■ **INFORMATION PROVIDED**
[Start of Attachment]

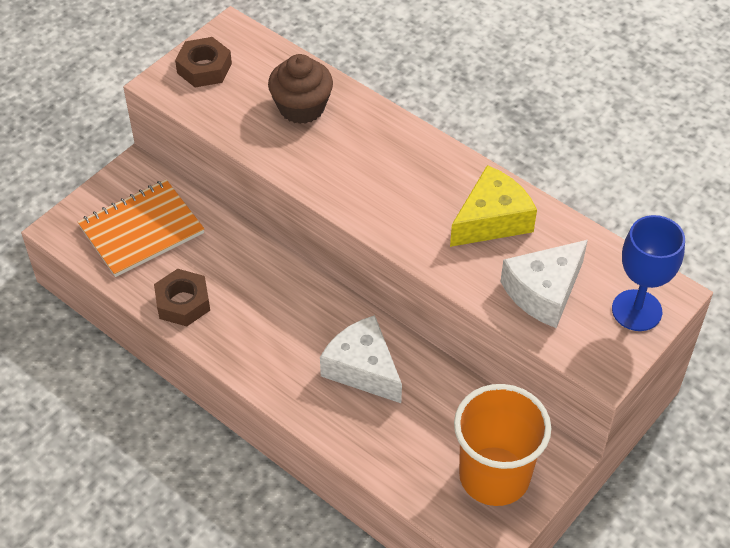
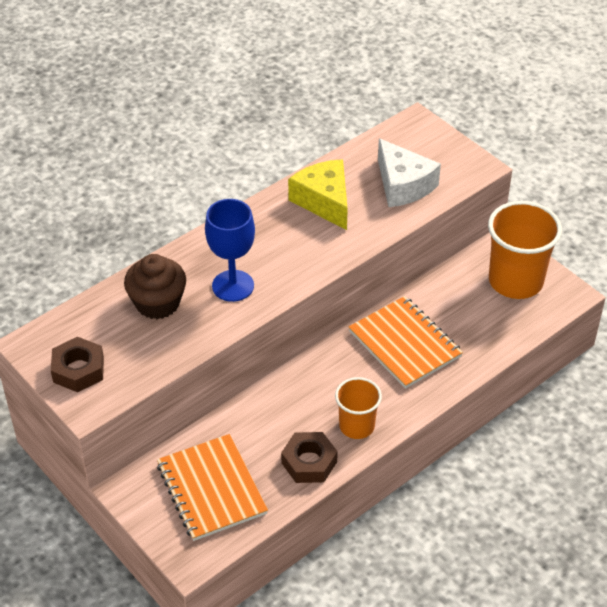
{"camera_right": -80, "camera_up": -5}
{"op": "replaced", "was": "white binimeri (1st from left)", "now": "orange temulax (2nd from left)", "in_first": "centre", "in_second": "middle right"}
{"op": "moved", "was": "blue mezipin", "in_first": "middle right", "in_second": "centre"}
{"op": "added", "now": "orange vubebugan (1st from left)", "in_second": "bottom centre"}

[End of Attachment]

■ **PROBLEM DETAILS**
Before writing out the material above, please remove its pictures; everything else stays exact.

■ **RESULT**
{"camera_right": -80, "camera_up": -5}
{"op": "replaced", "was": "white binimeri (1st from left)", "now": "orange temulax (2nd from left)", "in_first": "centre", "in_second": "middle right"}
{"op": "moved", "was": "blue mezipin", "in_first": "middle right", "in_second": "centre"}
{"op": "added", "now": "orange vubebugan (1st from left)", "in_second": "bottom centre"}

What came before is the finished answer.